● Task statement: Repeat exactly, and nothing more, the lines from the one that includes "blue pencil: 0 -> 2" through the final line of the entries; skip the pictures.
BEGIN
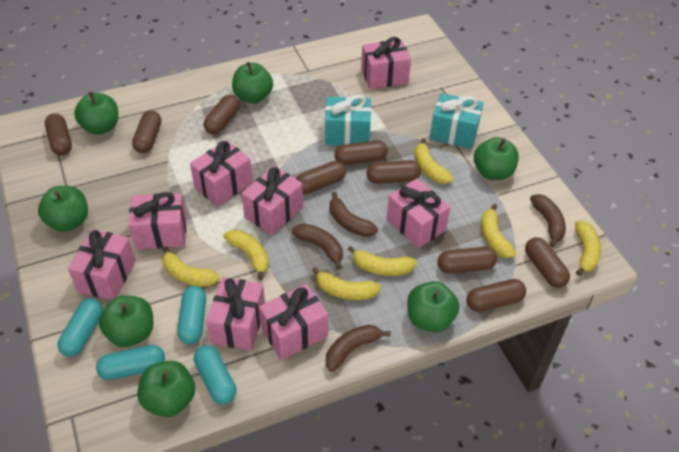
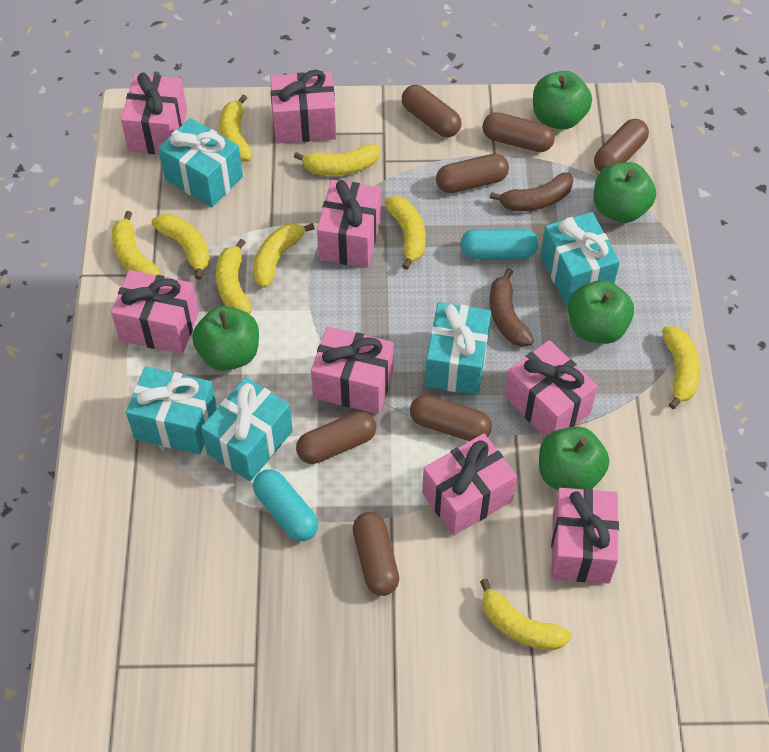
brown banana: 4 -> 2
brown capsule: 9 -> 7
green apple: 7 -> 5
turquoise capsule: 4 -> 2
turquoise gift: 2 -> 5
yellow banana: 7 -> 9

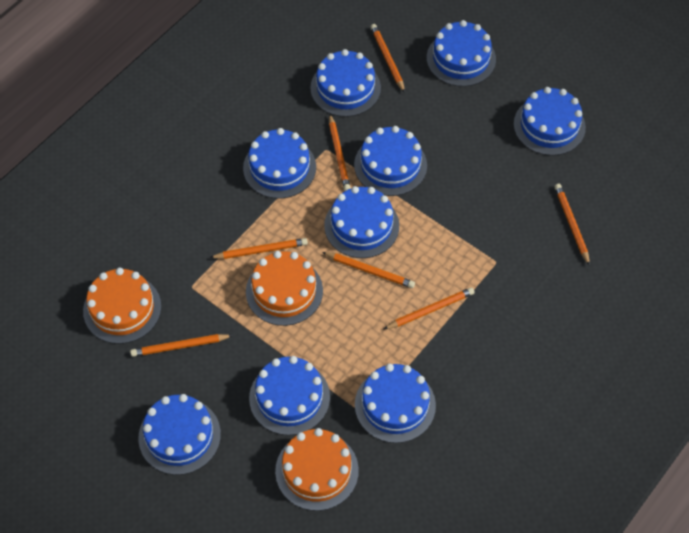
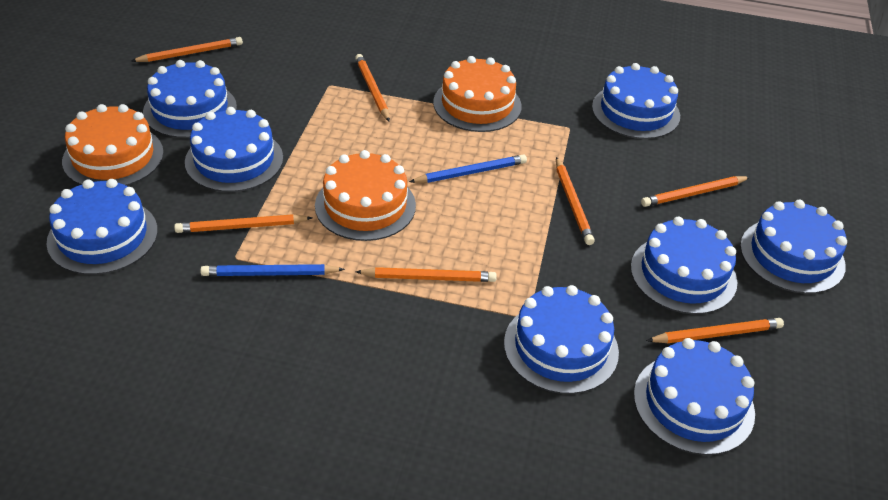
blue cake: 9 -> 8
blue pencil: 0 -> 2

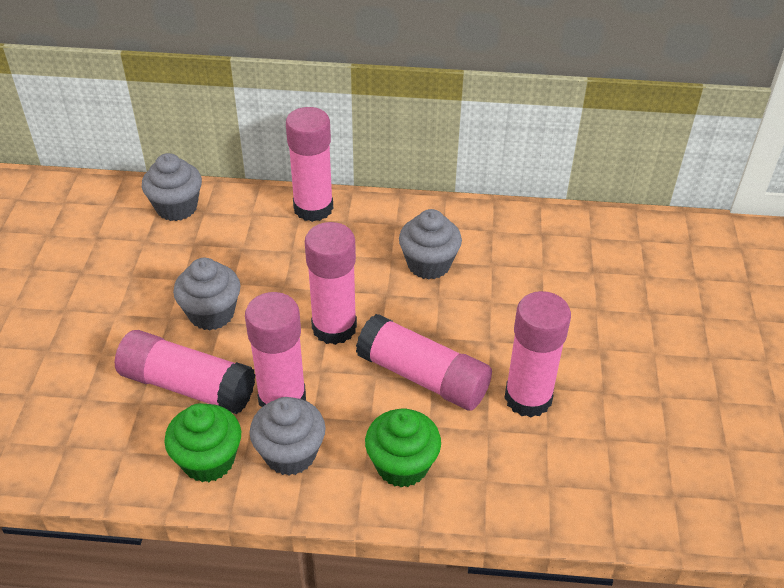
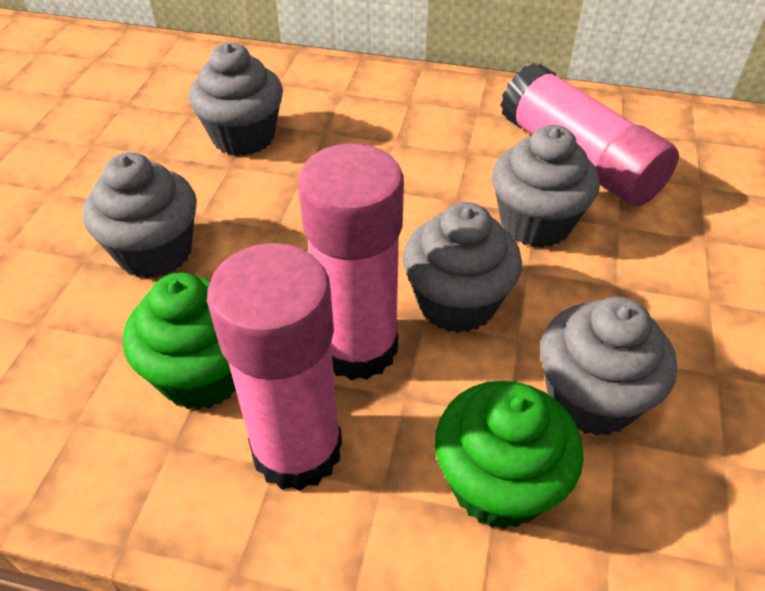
grey cupcake: 4 -> 5
pink glue stick: 6 -> 3

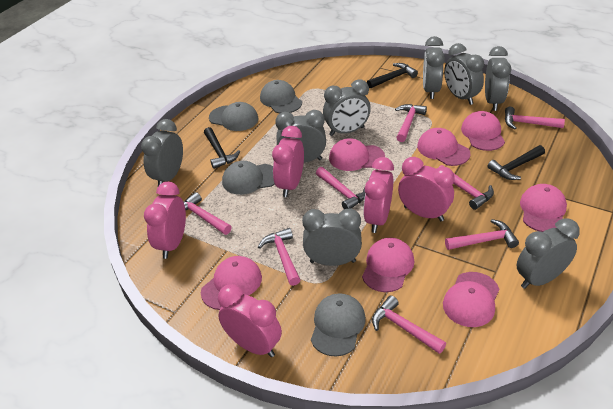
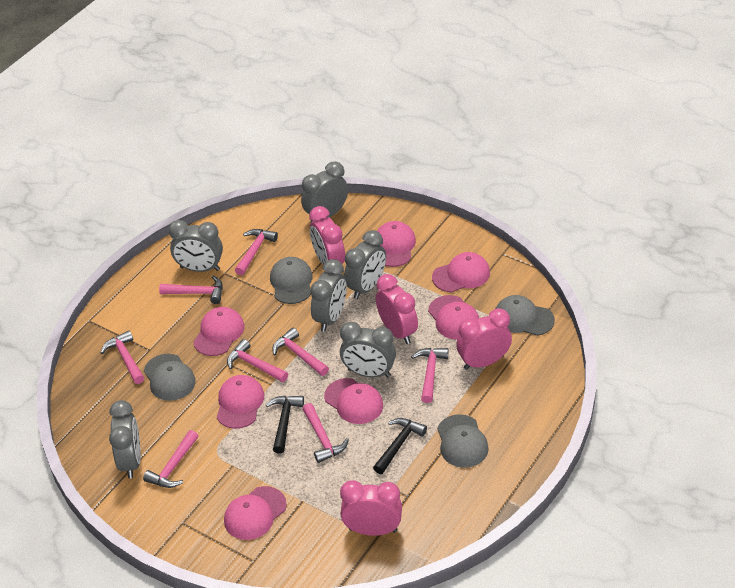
black hammer: 3 -> 2
grey clock: 8 -> 6
pink clock: 5 -> 4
END
● Written answer:
blue pencil: 0 -> 2

grey cupcake: 4 -> 5
pink glue stick: 6 -> 3

black hammer: 3 -> 2
grey clock: 8 -> 6
pink clock: 5 -> 4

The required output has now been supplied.